* YOUR TASK:
Each entry below must be repeated exactly. Leave the pictures out of it.
++++ RECORDS FOR PROCESSING
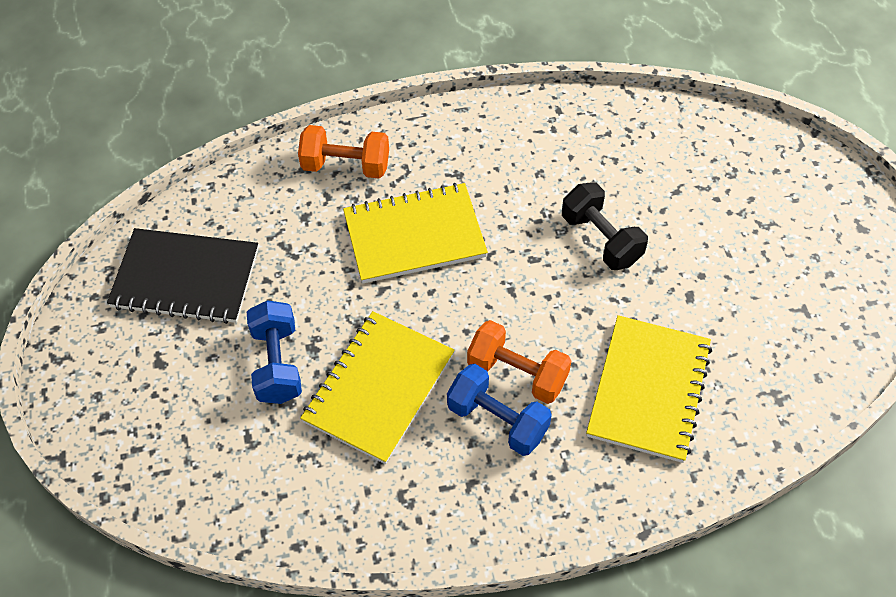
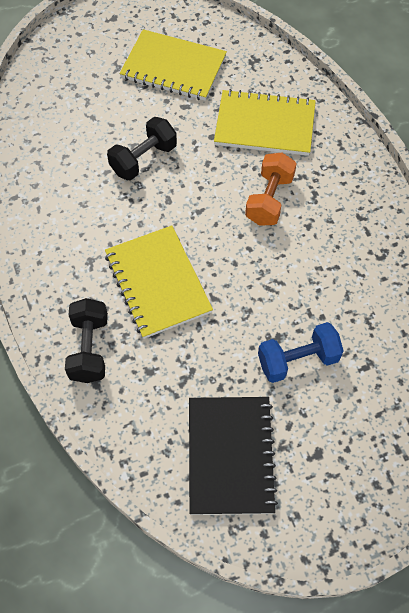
camera: 100 degrees left, 5 degrees up
(346, 166) = (89, 349): orange dumbbell -> black dumbbell
(379, 388) = (302, 285): yellow notebook -> yellow notebook (173, 67)
(497, 420) = (309, 207): blue dumbbell -> none

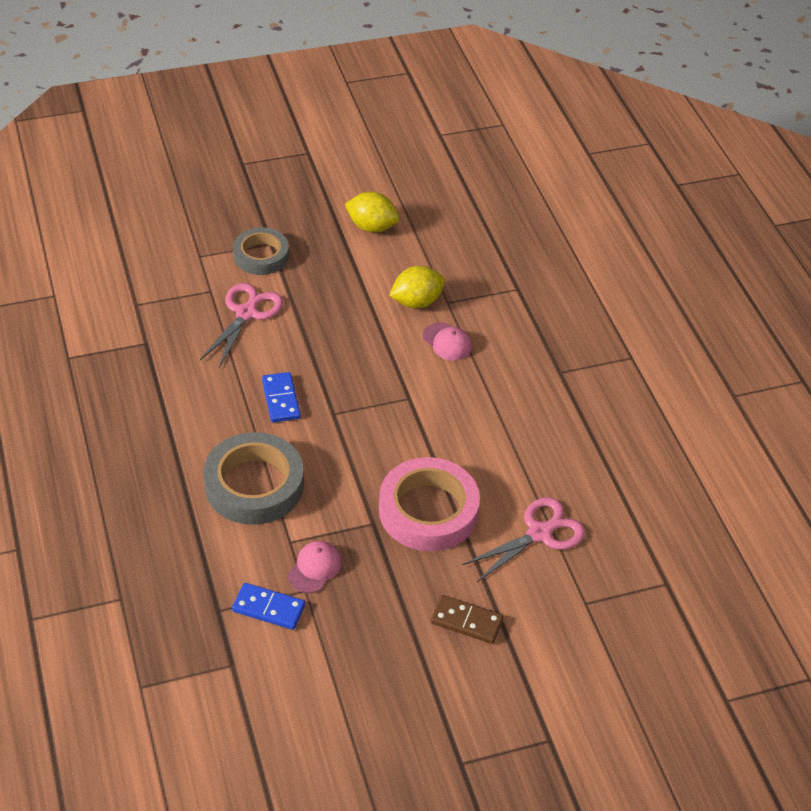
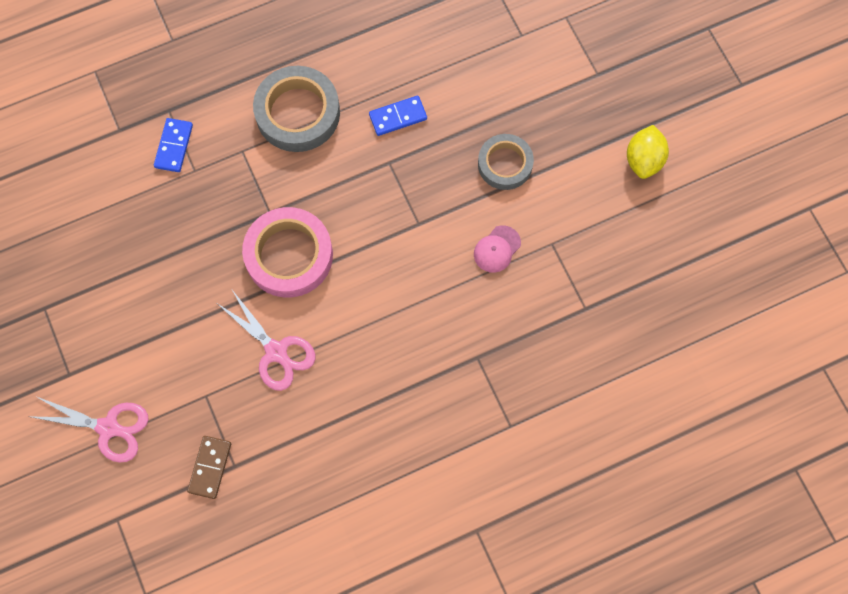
camera: 85 degrees right, 25 degrees up
(246, 313) = (498, 70): pink scissors -> pink scissors (108, 428)
(261, 255) = (578, 68): grey tape -> grey tape (505, 164)
(315, 568) = (217, 174): pink cap -> none
(416, 302) = (545, 215): yellow lemon -> none
(466, 621) = (176, 299): brown domino -> brown domino (210, 467)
++++++++
* YOUR SOLUTION:
camera: 100 degrees left, 5 degrees up
(346, 166) = (89, 349): orange dumbbell -> black dumbbell
(379, 388) = (302, 285): yellow notebook -> yellow notebook (173, 67)
(497, 420) = (309, 207): blue dumbbell -> none

camera: 85 degrees right, 25 degrees up
(246, 313) = (498, 70): pink scissors -> pink scissors (108, 428)
(261, 255) = (578, 68): grey tape -> grey tape (505, 164)
(315, 568) = (217, 174): pink cap -> none
(416, 302) = (545, 215): yellow lemon -> none
(466, 621) = (176, 299): brown domino -> brown domino (210, 467)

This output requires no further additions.